» **PROVIDED INFORMATION**:
______________________________
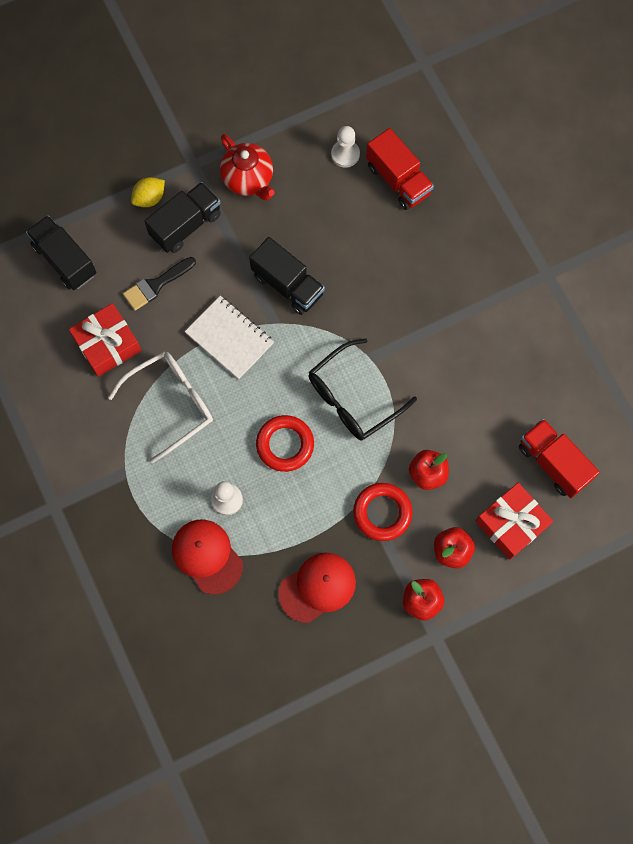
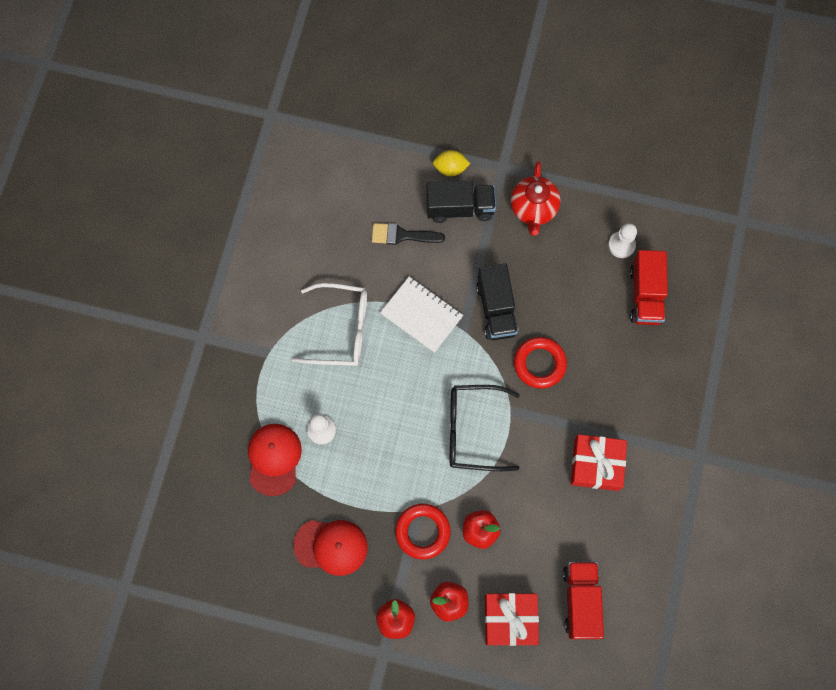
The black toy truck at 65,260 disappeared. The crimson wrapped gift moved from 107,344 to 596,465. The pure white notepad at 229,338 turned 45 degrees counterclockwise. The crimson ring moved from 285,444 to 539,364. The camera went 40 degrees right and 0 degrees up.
______________________________
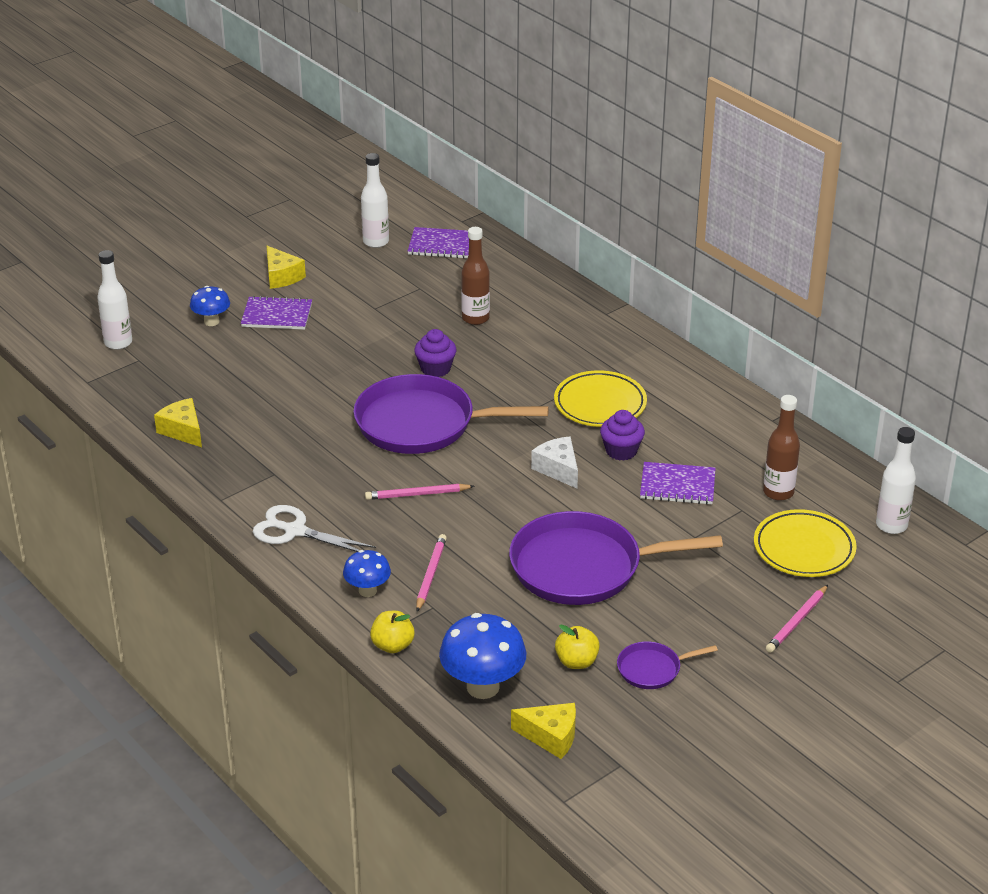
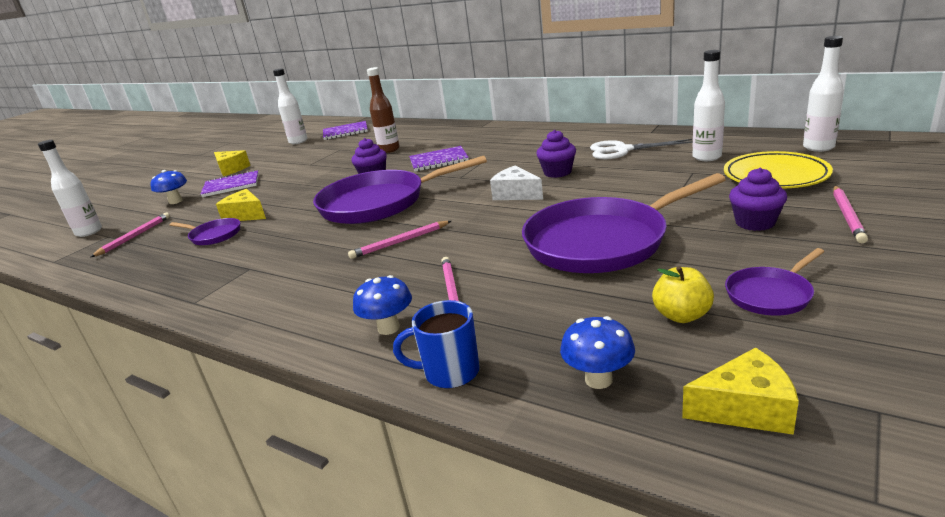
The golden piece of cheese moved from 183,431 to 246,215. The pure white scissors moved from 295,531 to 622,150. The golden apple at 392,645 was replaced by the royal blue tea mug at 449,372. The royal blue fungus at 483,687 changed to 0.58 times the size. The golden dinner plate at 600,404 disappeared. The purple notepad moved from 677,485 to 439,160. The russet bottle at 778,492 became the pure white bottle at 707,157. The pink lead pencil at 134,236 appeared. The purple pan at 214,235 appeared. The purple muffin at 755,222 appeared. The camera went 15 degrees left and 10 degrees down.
______________________________
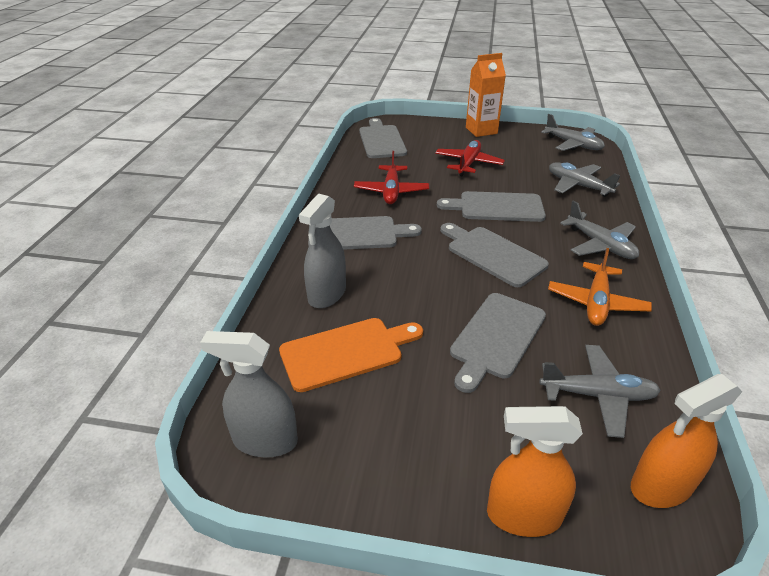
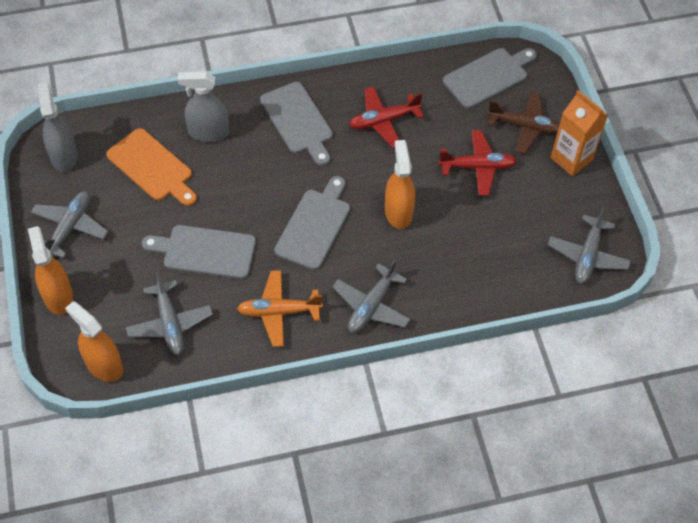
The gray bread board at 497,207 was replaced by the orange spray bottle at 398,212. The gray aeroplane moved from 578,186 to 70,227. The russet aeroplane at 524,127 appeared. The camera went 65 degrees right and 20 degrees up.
______________________________
» **WHAT YOU HAVE TO DO**:
For every line above that includes the word "replaced", return the line.

» **ANSWER TO THE PROBLEM**:
The golden piece of cheese moved from 183,431 to 246,215. The pure white scissors moved from 295,531 to 622,150. The golden apple at 392,645 was replaced by the royal blue tea mug at 449,372. The royal blue fungus at 483,687 changed to 0.58 times the size. The golden dinner plate at 600,404 disappeared. The purple notepad moved from 677,485 to 439,160. The russet bottle at 778,492 became the pure white bottle at 707,157. The pink lead pencil at 134,236 appeared. The purple pan at 214,235 appeared. The purple muffin at 755,222 appeared. The camera went 15 degrees left and 10 degrees down.
The gray bread board at 497,207 was replaced by the orange spray bottle at 398,212. The gray aeroplane moved from 578,186 to 70,227. The russet aeroplane at 524,127 appeared. The camera went 65 degrees right and 20 degrees up.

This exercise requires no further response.